> Provided entries:
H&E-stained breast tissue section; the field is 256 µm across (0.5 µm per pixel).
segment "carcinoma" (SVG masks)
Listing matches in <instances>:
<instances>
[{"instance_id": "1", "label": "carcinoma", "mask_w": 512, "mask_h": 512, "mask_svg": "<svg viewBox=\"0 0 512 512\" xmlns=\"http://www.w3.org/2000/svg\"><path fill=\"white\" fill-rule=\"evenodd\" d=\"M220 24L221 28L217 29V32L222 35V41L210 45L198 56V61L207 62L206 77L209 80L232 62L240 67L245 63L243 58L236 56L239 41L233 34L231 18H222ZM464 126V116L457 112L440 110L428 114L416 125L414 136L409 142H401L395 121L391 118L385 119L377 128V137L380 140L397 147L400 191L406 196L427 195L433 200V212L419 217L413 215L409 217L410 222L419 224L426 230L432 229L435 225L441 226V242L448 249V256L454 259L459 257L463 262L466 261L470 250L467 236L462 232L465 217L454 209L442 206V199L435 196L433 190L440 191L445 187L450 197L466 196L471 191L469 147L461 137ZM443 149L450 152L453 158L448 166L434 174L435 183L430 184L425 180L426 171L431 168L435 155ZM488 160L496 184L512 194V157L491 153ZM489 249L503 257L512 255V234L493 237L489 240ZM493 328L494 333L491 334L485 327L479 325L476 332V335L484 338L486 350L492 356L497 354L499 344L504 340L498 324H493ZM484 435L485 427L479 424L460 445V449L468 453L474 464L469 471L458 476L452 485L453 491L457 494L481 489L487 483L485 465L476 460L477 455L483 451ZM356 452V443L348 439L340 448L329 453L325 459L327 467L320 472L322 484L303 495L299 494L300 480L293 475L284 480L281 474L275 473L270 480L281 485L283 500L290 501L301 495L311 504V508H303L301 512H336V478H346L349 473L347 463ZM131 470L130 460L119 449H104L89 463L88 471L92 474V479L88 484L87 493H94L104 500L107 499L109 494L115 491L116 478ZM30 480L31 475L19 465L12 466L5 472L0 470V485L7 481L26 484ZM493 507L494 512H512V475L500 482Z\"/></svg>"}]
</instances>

> Task details: Copy out all of the records shown above exactly.

> Output for this task:
H&E-stained breast tissue section; the field is 256 µm across (0.5 µm per pixel).
segment "carcinoma" (SVG masks)
Listing matches in <instances>:
<instances>
[{"instance_id": "1", "label": "carcinoma", "mask_w": 512, "mask_h": 512, "mask_svg": "<svg viewBox=\"0 0 512 512\" xmlns=\"http://www.w3.org/2000/svg\"><path fill=\"white\" fill-rule=\"evenodd\" d=\"M220 24L221 28L217 29V32L222 35V41L210 45L198 56V61L207 62L206 77L209 80L232 62L240 67L245 63L243 58L236 56L239 41L233 34L231 18H222ZM464 126V116L457 112L440 110L428 114L416 125L414 136L409 142H401L395 121L391 118L385 119L377 128V137L380 140L397 147L400 191L406 196L427 195L433 200V212L419 217L413 215L409 217L410 222L419 224L426 230L432 229L435 225L441 226V242L448 249V256L454 259L459 257L463 262L466 261L470 250L467 236L462 232L465 217L454 209L442 206V199L435 196L433 190L440 191L445 187L450 197L466 196L471 191L469 147L461 137ZM443 149L450 152L453 158L448 166L434 174L435 183L430 184L425 180L426 171L431 168L435 155ZM488 160L496 184L512 194V157L491 153ZM489 249L503 257L512 255V234L493 237L489 240ZM493 328L494 333L491 334L485 327L479 325L476 332V335L484 338L486 350L492 356L497 354L499 344L504 340L498 324H493ZM484 435L485 427L479 424L460 445V449L468 453L474 464L469 471L458 476L452 485L453 491L457 494L481 489L487 483L485 465L476 460L477 455L483 451ZM356 452V443L348 439L340 448L329 453L325 459L327 467L320 472L322 484L303 495L299 494L300 480L293 475L284 480L281 474L275 473L270 480L281 485L283 500L290 501L301 495L311 504V508H303L301 512H336V478H346L349 473L347 463ZM131 470L130 460L119 449H104L89 463L88 471L92 474V479L88 484L87 493H94L104 500L107 499L109 494L115 491L116 478ZM30 480L31 475L19 465L12 466L5 472L0 470V485L7 481L26 484ZM493 507L494 512H512V475L500 482Z\"/></svg>"}]
</instances>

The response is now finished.